(Scene change data)
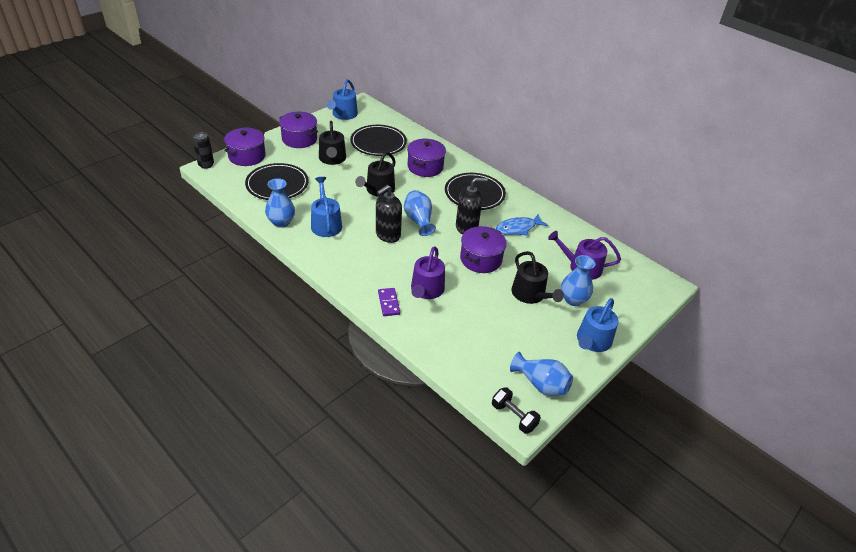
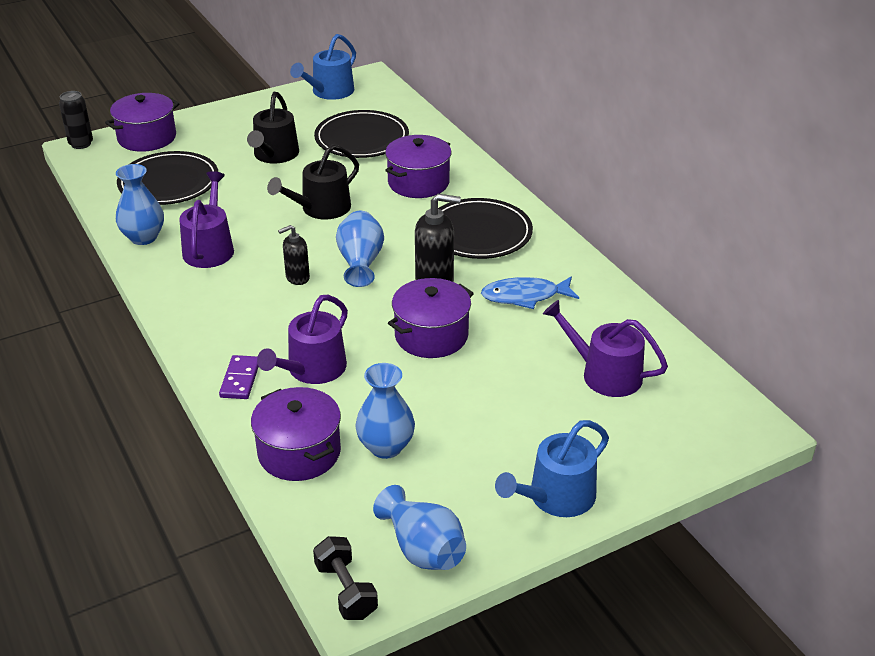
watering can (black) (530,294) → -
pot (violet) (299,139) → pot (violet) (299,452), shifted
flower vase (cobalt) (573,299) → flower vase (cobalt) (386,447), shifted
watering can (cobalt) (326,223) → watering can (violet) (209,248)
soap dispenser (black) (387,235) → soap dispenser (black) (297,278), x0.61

--

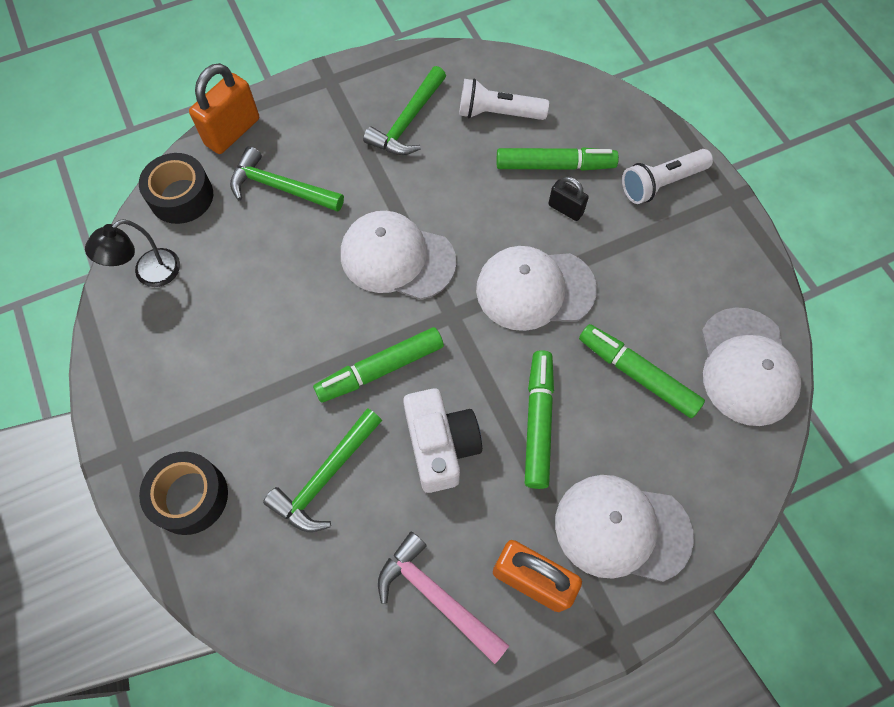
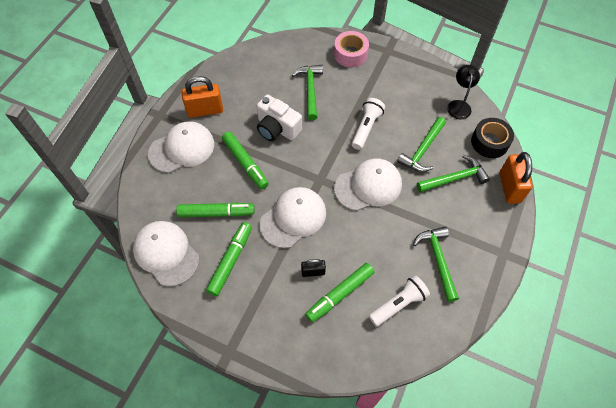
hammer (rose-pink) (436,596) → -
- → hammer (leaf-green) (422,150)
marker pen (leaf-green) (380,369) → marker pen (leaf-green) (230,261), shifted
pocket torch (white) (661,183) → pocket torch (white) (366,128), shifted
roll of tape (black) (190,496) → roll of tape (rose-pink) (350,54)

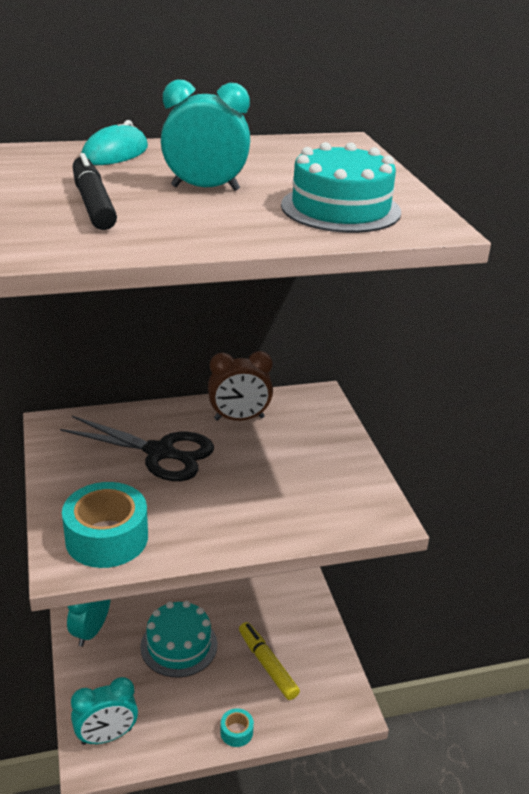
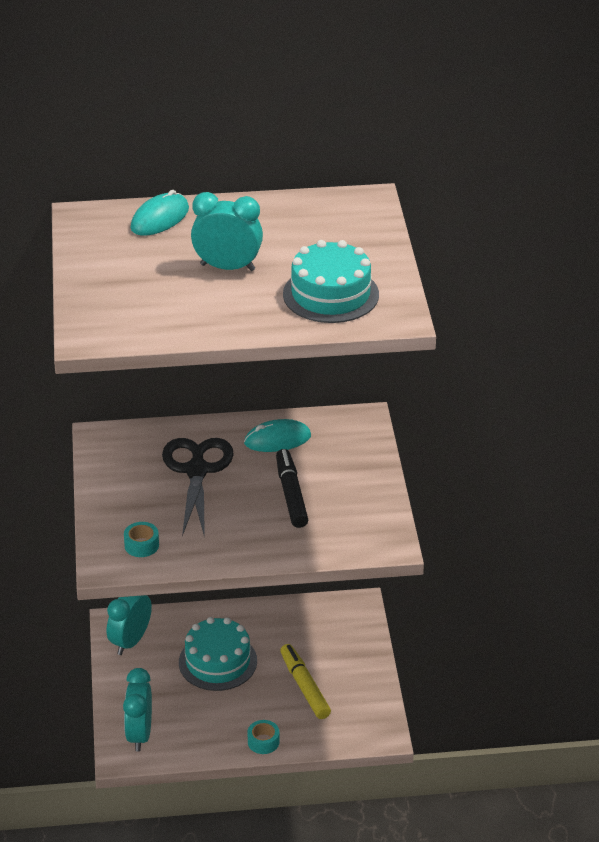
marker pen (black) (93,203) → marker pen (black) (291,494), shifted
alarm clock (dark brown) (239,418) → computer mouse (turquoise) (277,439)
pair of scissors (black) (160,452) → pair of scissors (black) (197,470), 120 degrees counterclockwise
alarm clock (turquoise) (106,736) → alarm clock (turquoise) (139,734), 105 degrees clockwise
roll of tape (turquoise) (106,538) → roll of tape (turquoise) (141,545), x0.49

- Task objective: All lines in the data above from the one with "marker pen (black) (93,203)" through the one with "roll of tape (turquoise) (106,538)" must be repeated exactly, and no others.

- Answer space:
marker pen (black) (93,203) → marker pen (black) (291,494), shifted
alarm clock (dark brown) (239,418) → computer mouse (turquoise) (277,439)
pair of scissors (black) (160,452) → pair of scissors (black) (197,470), 120 degrees counterclockwise
alarm clock (turquoise) (106,736) → alarm clock (turquoise) (139,734), 105 degrees clockwise
roll of tape (turquoise) (106,538) → roll of tape (turquoise) (141,545), x0.49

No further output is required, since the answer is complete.